* **Assignment**
Provide only the number of lines below that hold "teapot".

* **Records shown**
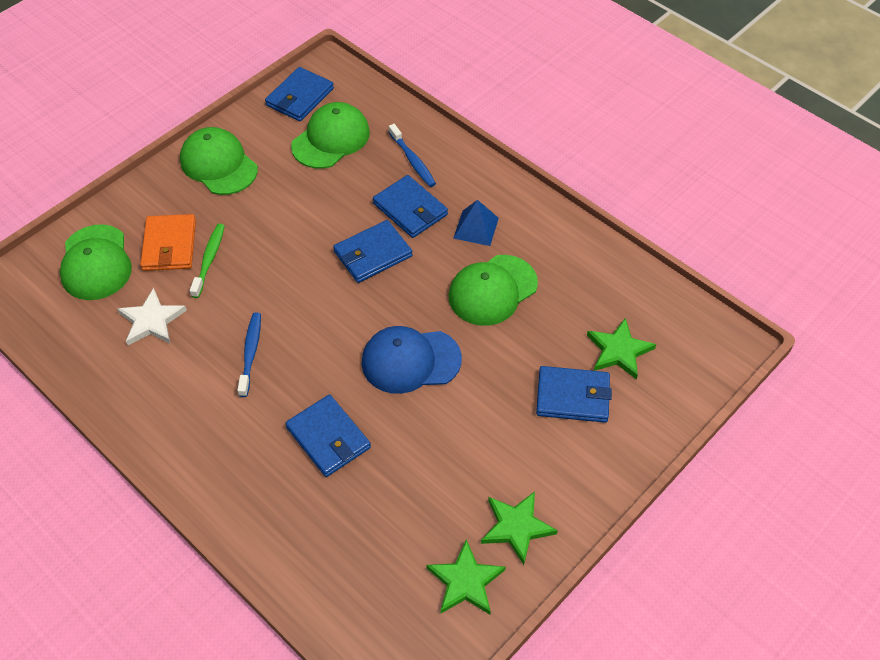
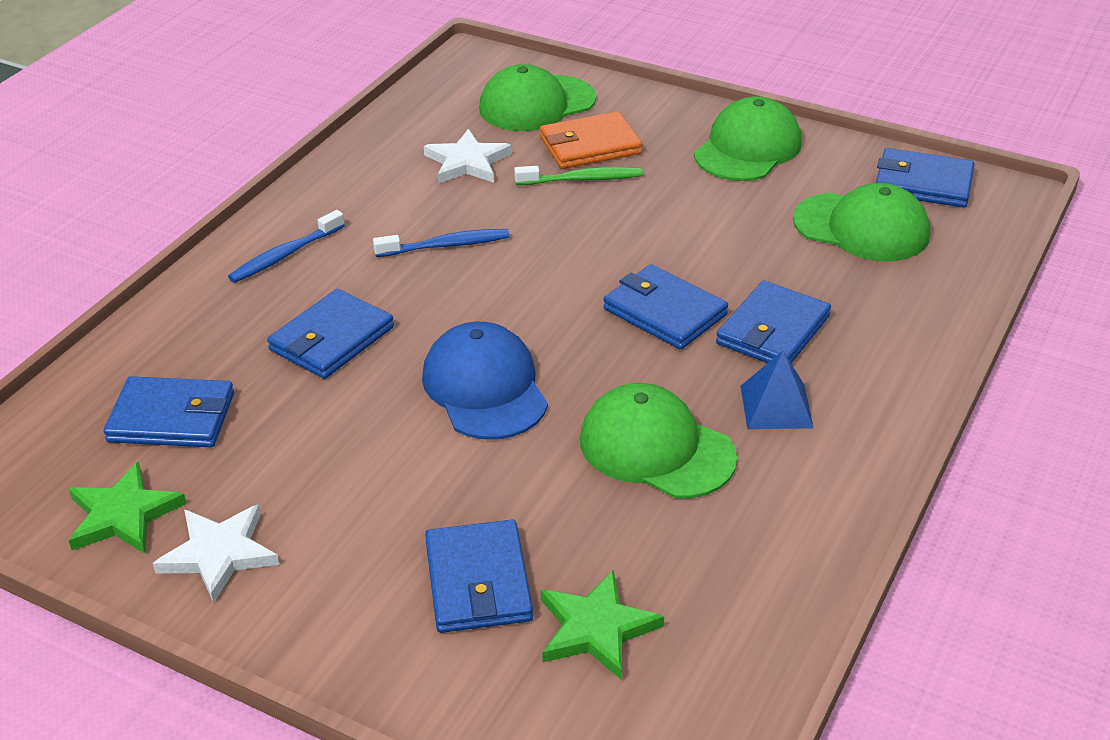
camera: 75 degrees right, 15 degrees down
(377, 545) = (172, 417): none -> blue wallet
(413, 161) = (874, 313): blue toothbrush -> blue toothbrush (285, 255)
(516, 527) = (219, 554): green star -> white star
...
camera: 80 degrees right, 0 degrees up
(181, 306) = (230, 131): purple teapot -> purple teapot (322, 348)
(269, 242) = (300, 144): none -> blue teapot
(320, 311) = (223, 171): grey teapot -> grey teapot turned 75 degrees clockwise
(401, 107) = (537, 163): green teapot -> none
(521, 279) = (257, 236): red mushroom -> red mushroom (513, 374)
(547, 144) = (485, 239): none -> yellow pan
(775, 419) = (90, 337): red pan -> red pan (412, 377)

* **Answer area**
4